What is expected:
Check each line of the listing below for the string "star", then copy every line that has it.

Entries shown:
════════

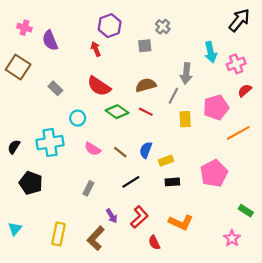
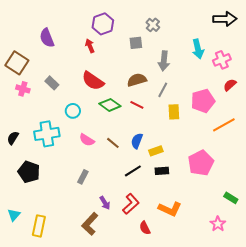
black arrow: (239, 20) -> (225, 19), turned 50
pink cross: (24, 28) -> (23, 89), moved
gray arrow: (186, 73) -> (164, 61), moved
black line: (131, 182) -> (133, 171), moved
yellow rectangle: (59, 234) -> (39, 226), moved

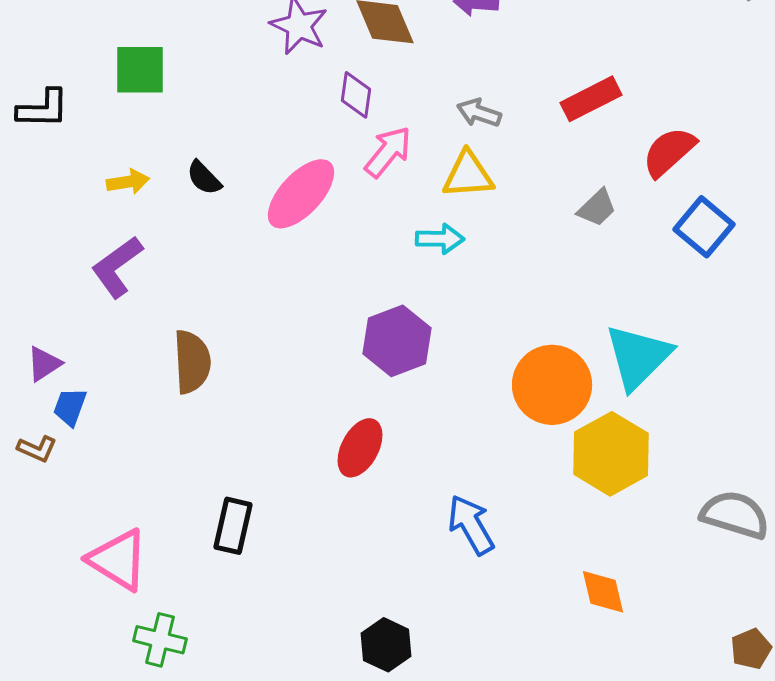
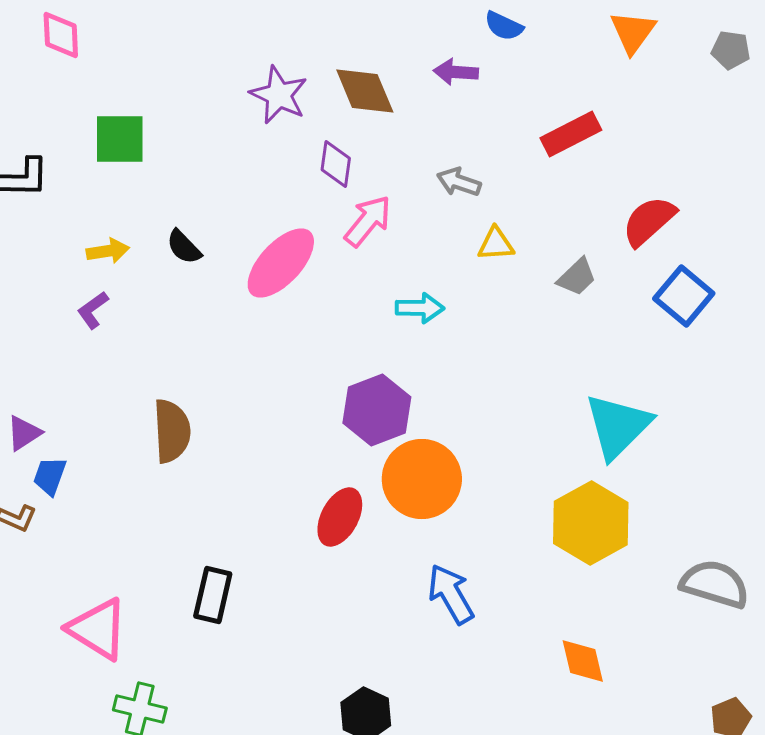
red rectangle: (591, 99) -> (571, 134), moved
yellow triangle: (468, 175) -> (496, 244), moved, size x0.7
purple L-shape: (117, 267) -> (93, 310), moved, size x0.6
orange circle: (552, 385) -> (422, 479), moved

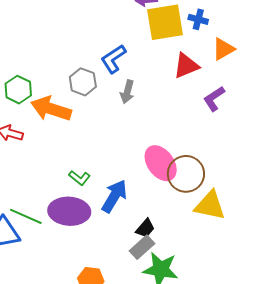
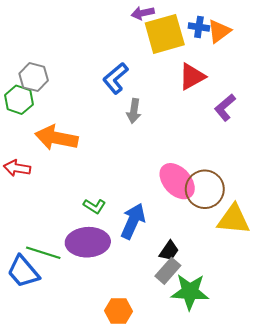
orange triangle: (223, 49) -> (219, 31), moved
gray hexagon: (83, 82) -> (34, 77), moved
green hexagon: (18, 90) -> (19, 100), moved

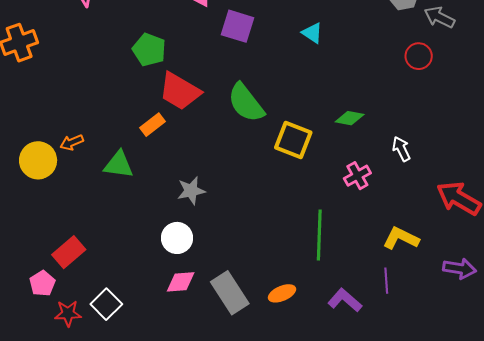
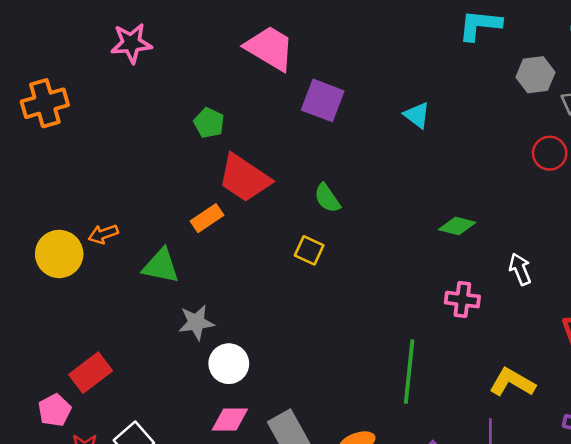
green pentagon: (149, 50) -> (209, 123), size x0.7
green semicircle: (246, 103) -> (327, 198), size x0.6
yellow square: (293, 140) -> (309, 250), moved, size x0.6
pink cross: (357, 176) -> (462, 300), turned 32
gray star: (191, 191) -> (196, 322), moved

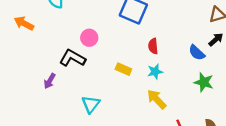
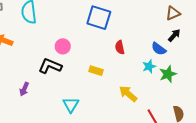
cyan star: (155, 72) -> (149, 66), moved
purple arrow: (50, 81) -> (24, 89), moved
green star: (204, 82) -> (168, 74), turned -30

════════

Response below:
gray star: (191, 191) -> (196, 322), moved
cyan star: (155, 72) -> (149, 66), moved
green star: (204, 82) -> (168, 74), turned -30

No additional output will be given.